__EXERCISE PROMPT__: The entries are to be repeated exactly, with all pictures omitted.

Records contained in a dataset
—————

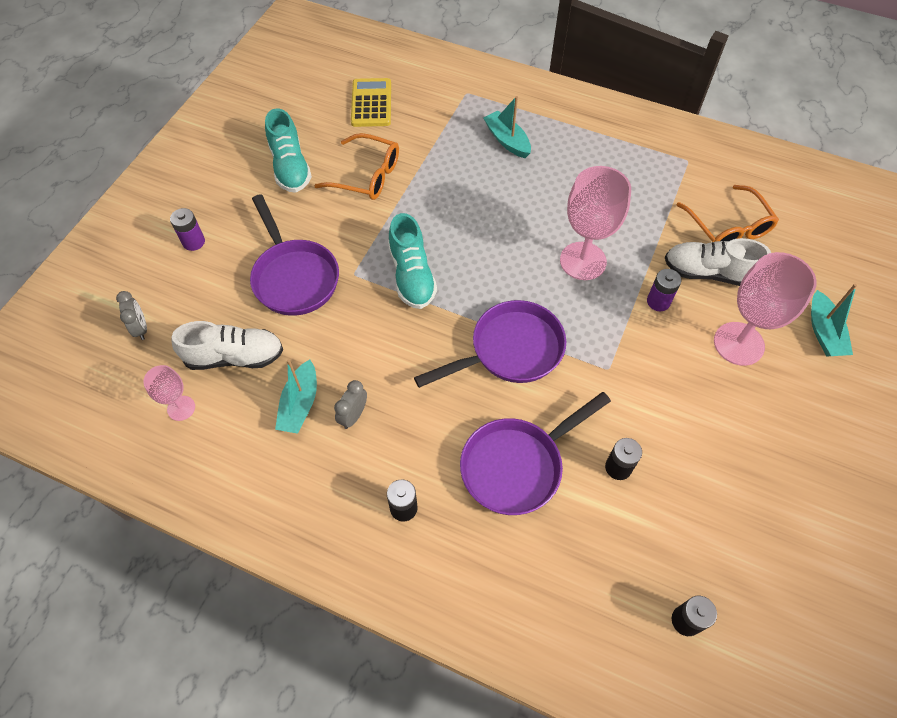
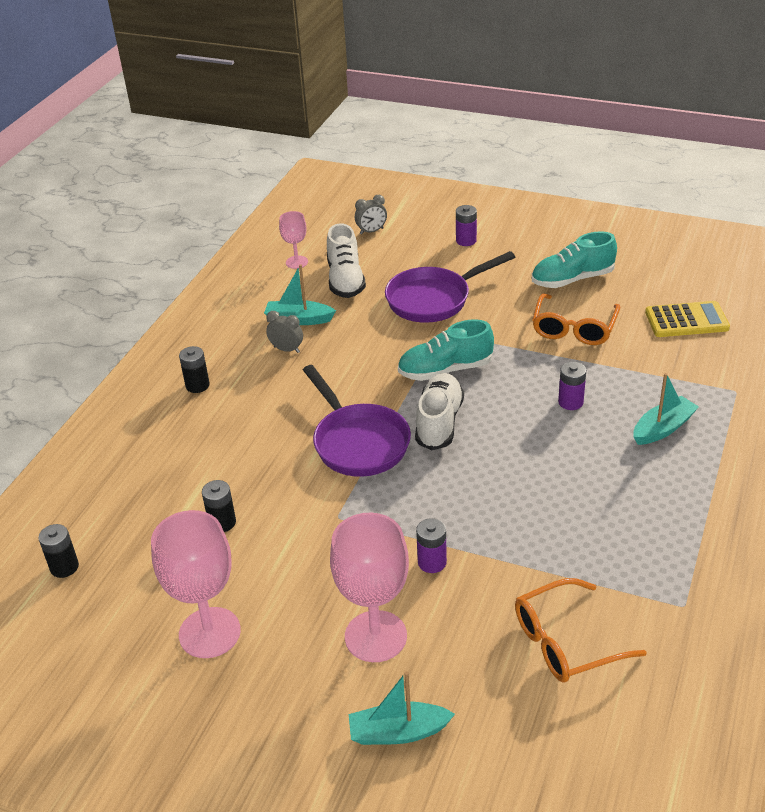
camera: 90 degrees right, 20 degrees down
(469, 191) = (570, 402): none -> purple battery
(517, 465) = (230, 452): purple pan -> none
(583, 261) = (484, 496): pink goblet -> pink goblet (209, 632)
(709, 273) = (483, 615): white shoe -> white shoe (439, 422)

—————

__RESPONSE BELOW__:
camera: 90 degrees right, 20 degrees down
(469, 191) = (570, 402): none -> purple battery
(517, 465) = (230, 452): purple pan -> none
(583, 261) = (484, 496): pink goblet -> pink goblet (209, 632)
(709, 273) = (483, 615): white shoe -> white shoe (439, 422)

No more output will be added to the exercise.